> _INPUT MATERIAL_
········

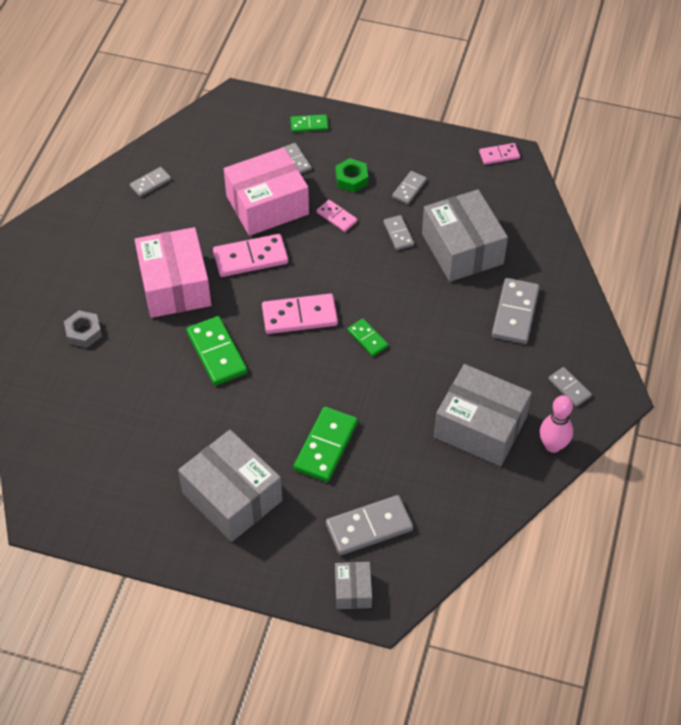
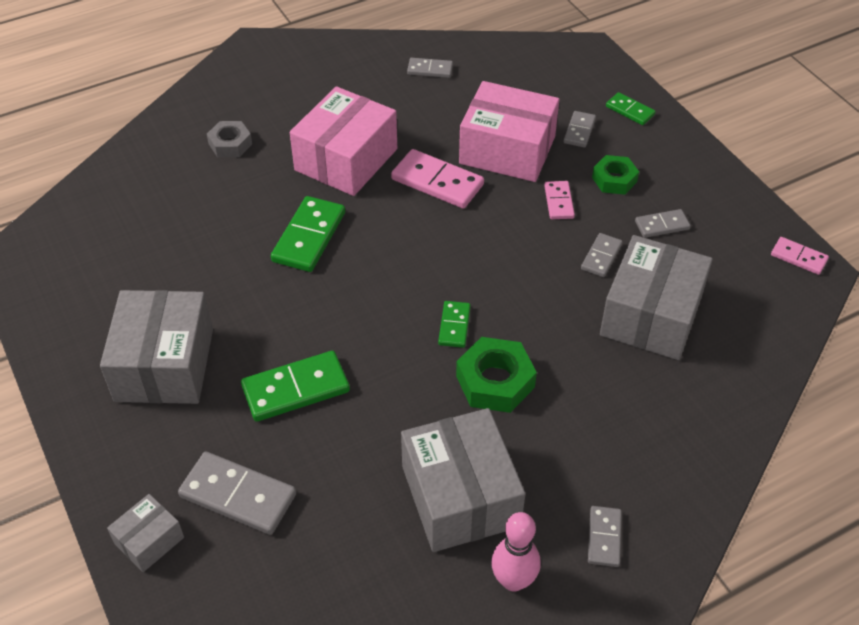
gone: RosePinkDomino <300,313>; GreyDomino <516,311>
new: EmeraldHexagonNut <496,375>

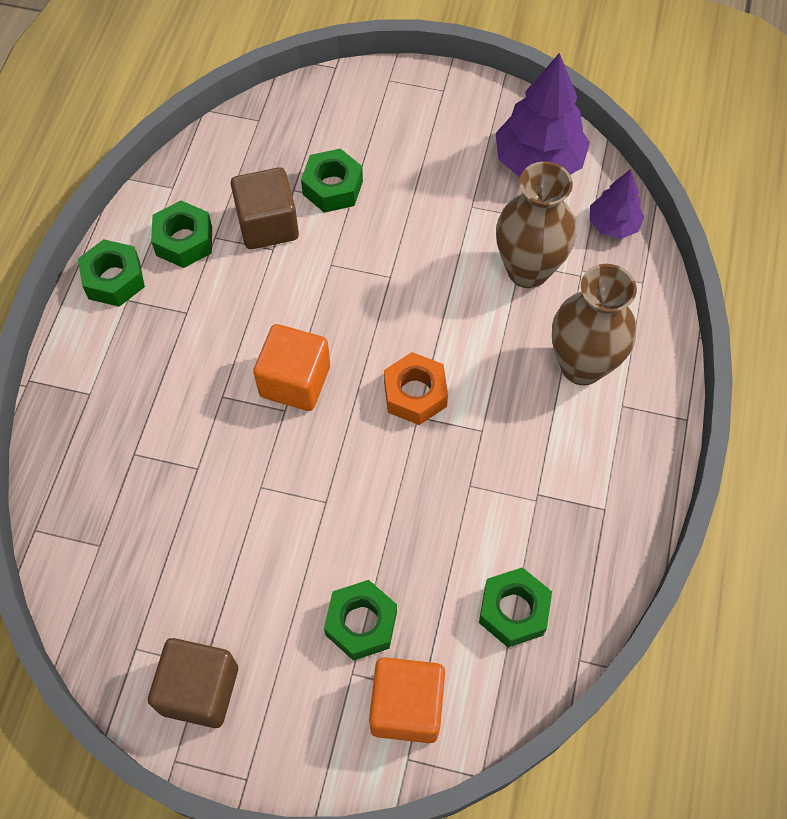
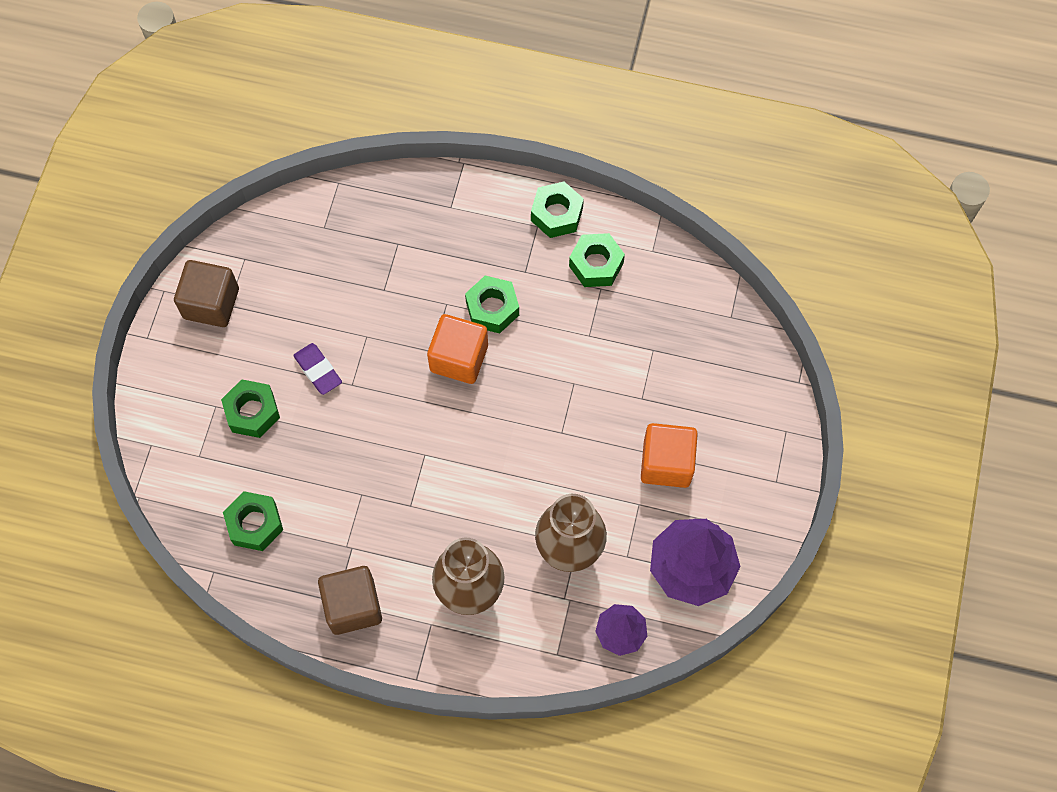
gone: BrightOrangeHexagonNut <416,388>
new: VioletGumEraser <317,369>
shifted: RussetCube <265,208> to <350,600>; EmeraldHexagonNut <332,180> to <492,305>; BrightOrangeCube <407,700> to <669,455>

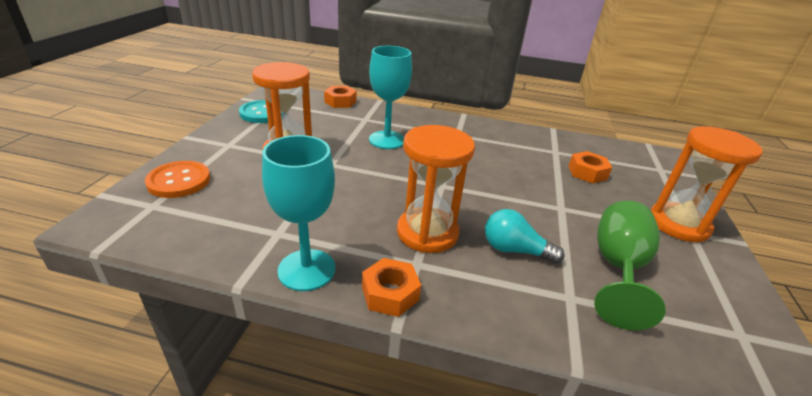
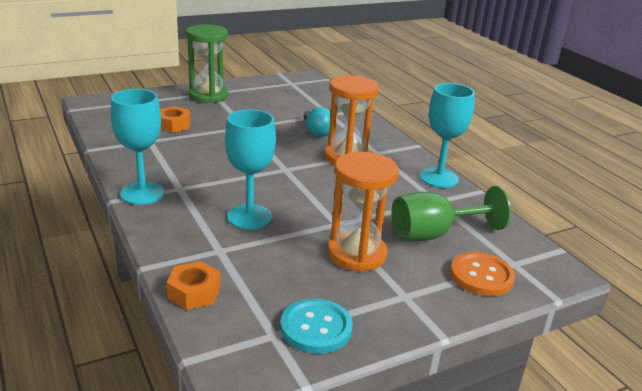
gone: BrightOrangeHexagonNut <391,287>
new: AquaGoblet <137,147>
shifted: EmeraldGoblet <630,265> to <451,213>
repainted: BrightOrangeSandglass <707,184> to EmeraldSandglass <207,63>

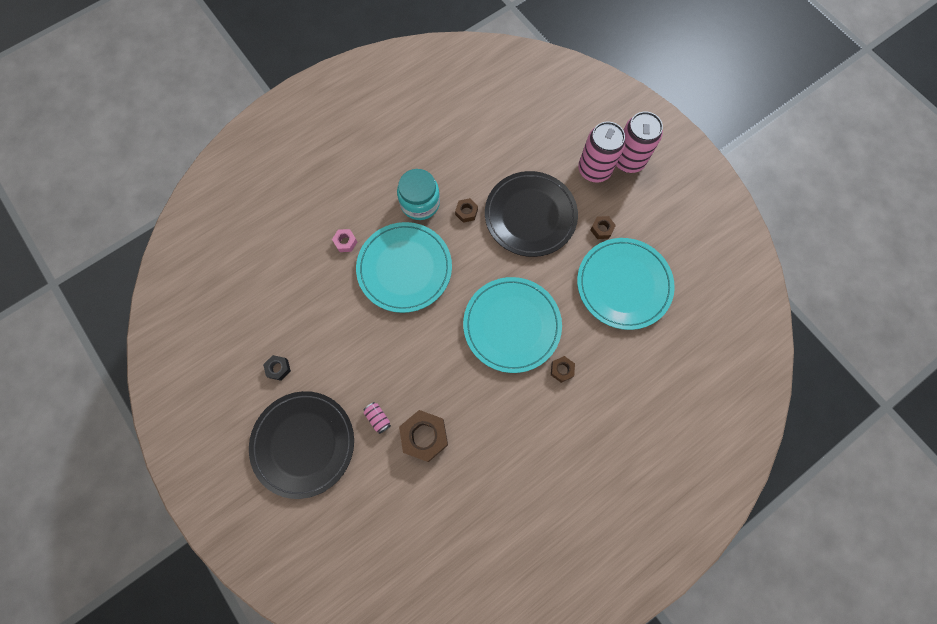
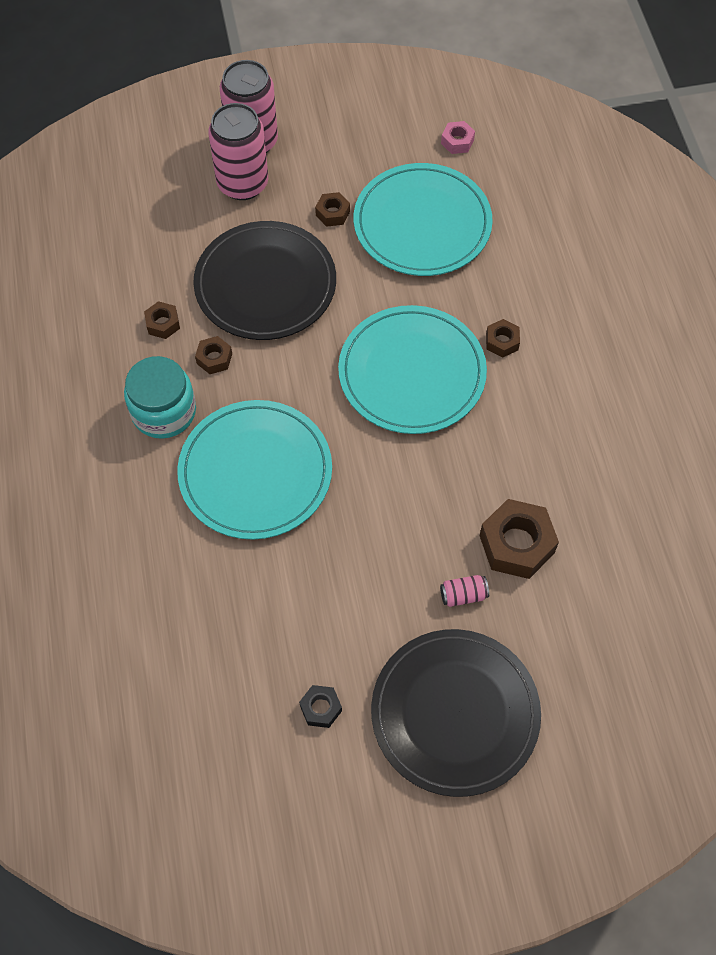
new: RussetHexagonNut <162,320>
shifted: RosePinkHexagonNut <344,240> to <458,137>

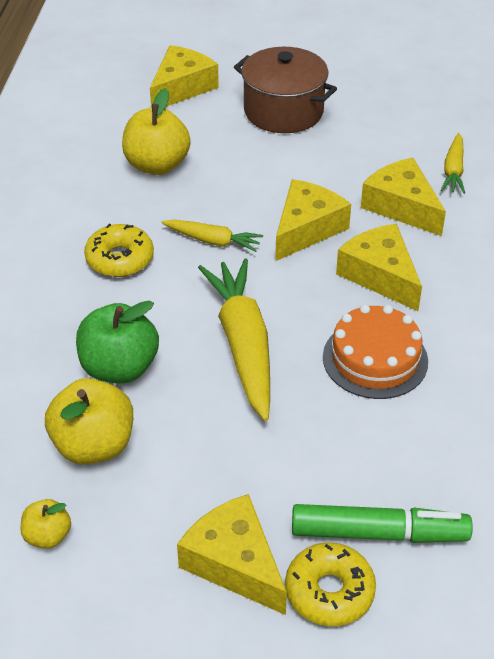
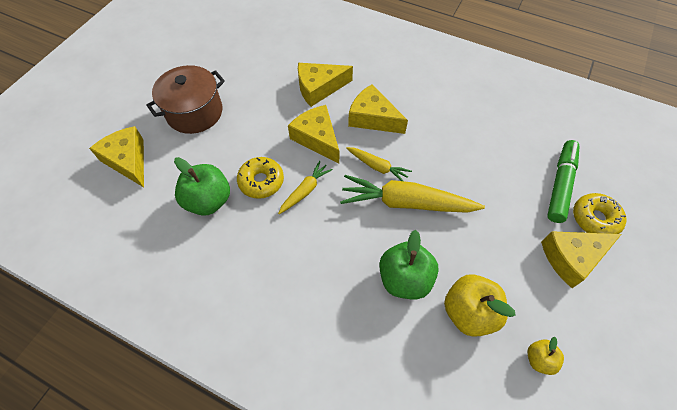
gone: BrightOrangeCake <375,352>
shifted: BrightYellowDonut <119,250> to <260,178>; BrightYellowToyCarrot <453,163> to <379,164>
repainted: BrightYellowToyApple <156,131> to EmeraldToyApple <202,186>
rotated: BrightYellowPieceOfCheese <379,267> = <378,109> 45 degrees clockwise

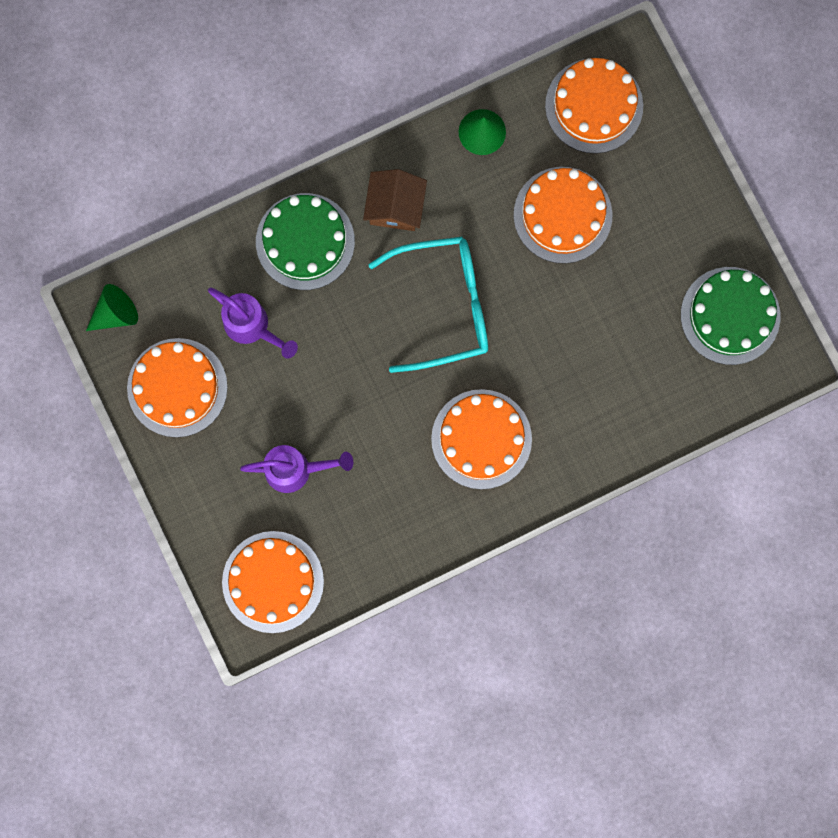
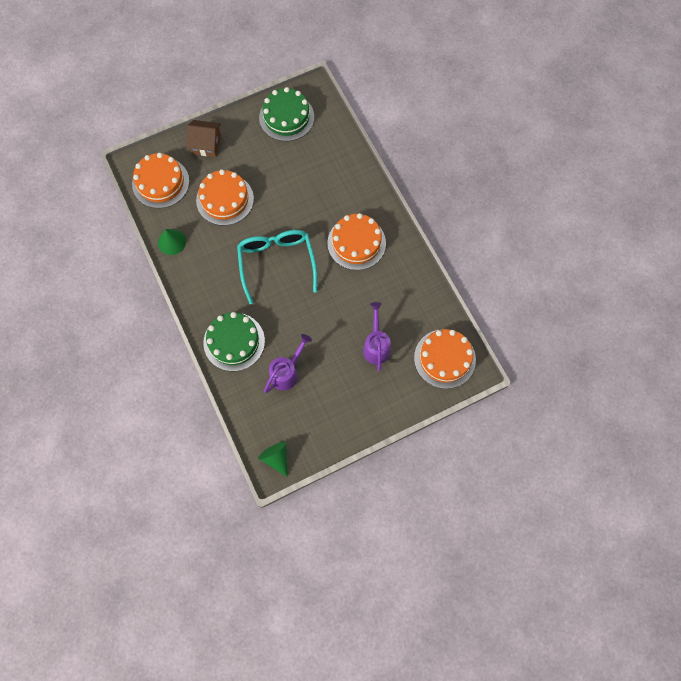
gone: BrightOrangeCake <177,388>
shifted: RussetCottage <395,200> to <204,138>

········

> _TO DO_
With the pictures dropped, give every entry above again exactly.

> _OUTPUT OF THE TASK_
gone: RosePinkDomino <300,313>; GreyDomino <516,311>
new: EmeraldHexagonNut <496,375>

gone: BrightOrangeHexagonNut <416,388>
new: VioletGumEraser <317,369>
shifted: RussetCube <265,208> to <350,600>; EmeraldHexagonNut <332,180> to <492,305>; BrightOrangeCube <407,700> to <669,455>

gone: BrightOrangeHexagonNut <391,287>
new: AquaGoblet <137,147>
shifted: EmeraldGoblet <630,265> to <451,213>
repainted: BrightOrangeSandglass <707,184> to EmeraldSandglass <207,63>

new: RussetHexagonNut <162,320>
shifted: RosePinkHexagonNut <344,240> to <458,137>

gone: BrightOrangeCake <375,352>
shifted: BrightYellowDonut <119,250> to <260,178>; BrightYellowToyCarrot <453,163> to <379,164>
repainted: BrightYellowToyApple <156,131> to EmeraldToyApple <202,186>
rotated: BrightYellowPieceOfCheese <379,267> = <378,109> 45 degrees clockwise

gone: BrightOrangeCake <177,388>
shifted: RussetCottage <395,200> to <204,138>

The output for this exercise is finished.